> **What you should do**:
All entries must be transcribed without a single difference.

> **Input for this task**:

**********

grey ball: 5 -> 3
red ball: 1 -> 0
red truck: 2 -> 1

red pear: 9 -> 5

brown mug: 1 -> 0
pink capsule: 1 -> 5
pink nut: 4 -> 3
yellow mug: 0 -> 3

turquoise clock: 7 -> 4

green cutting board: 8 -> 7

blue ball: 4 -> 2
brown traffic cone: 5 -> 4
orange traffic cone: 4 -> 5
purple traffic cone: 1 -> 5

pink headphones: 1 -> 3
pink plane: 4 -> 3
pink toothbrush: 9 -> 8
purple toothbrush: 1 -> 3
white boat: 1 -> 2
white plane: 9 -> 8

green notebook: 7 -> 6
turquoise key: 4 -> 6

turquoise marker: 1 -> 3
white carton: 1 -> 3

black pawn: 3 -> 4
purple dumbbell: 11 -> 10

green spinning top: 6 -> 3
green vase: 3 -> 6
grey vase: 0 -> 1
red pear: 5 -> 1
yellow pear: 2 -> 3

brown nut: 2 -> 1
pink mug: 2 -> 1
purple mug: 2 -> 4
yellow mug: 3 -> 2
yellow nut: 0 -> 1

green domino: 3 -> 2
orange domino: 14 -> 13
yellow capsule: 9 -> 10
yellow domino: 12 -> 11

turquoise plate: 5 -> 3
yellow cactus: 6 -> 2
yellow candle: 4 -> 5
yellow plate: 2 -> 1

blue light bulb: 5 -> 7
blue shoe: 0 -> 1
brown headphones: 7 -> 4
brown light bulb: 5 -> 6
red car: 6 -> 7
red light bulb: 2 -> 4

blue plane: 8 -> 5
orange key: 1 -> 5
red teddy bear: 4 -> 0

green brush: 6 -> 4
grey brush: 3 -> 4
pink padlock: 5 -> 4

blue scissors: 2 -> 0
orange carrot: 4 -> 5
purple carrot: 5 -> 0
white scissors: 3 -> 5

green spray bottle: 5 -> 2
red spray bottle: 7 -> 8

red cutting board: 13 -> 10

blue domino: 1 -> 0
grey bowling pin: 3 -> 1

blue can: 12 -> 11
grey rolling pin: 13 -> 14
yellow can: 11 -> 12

**********

> **Task response**:
grey ball: 5 -> 3
red ball: 1 -> 0
red truck: 2 -> 1

red pear: 9 -> 5

brown mug: 1 -> 0
pink capsule: 1 -> 5
pink nut: 4 -> 3
yellow mug: 0 -> 3

turquoise clock: 7 -> 4

green cutting board: 8 -> 7

blue ball: 4 -> 2
brown traffic cone: 5 -> 4
orange traffic cone: 4 -> 5
purple traffic cone: 1 -> 5

pink headphones: 1 -> 3
pink plane: 4 -> 3
pink toothbrush: 9 -> 8
purple toothbrush: 1 -> 3
white boat: 1 -> 2
white plane: 9 -> 8

green notebook: 7 -> 6
turquoise key: 4 -> 6

turquoise marker: 1 -> 3
white carton: 1 -> 3

black pawn: 3 -> 4
purple dumbbell: 11 -> 10

green spinning top: 6 -> 3
green vase: 3 -> 6
grey vase: 0 -> 1
red pear: 5 -> 1
yellow pear: 2 -> 3

brown nut: 2 -> 1
pink mug: 2 -> 1
purple mug: 2 -> 4
yellow mug: 3 -> 2
yellow nut: 0 -> 1

green domino: 3 -> 2
orange domino: 14 -> 13
yellow capsule: 9 -> 10
yellow domino: 12 -> 11

turquoise plate: 5 -> 3
yellow cactus: 6 -> 2
yellow candle: 4 -> 5
yellow plate: 2 -> 1

blue light bulb: 5 -> 7
blue shoe: 0 -> 1
brown headphones: 7 -> 4
brown light bulb: 5 -> 6
red car: 6 -> 7
red light bulb: 2 -> 4

blue plane: 8 -> 5
orange key: 1 -> 5
red teddy bear: 4 -> 0

green brush: 6 -> 4
grey brush: 3 -> 4
pink padlock: 5 -> 4

blue scissors: 2 -> 0
orange carrot: 4 -> 5
purple carrot: 5 -> 0
white scissors: 3 -> 5

green spray bottle: 5 -> 2
red spray bottle: 7 -> 8

red cutting board: 13 -> 10

blue domino: 1 -> 0
grey bowling pin: 3 -> 1

blue can: 12 -> 11
grey rolling pin: 13 -> 14
yellow can: 11 -> 12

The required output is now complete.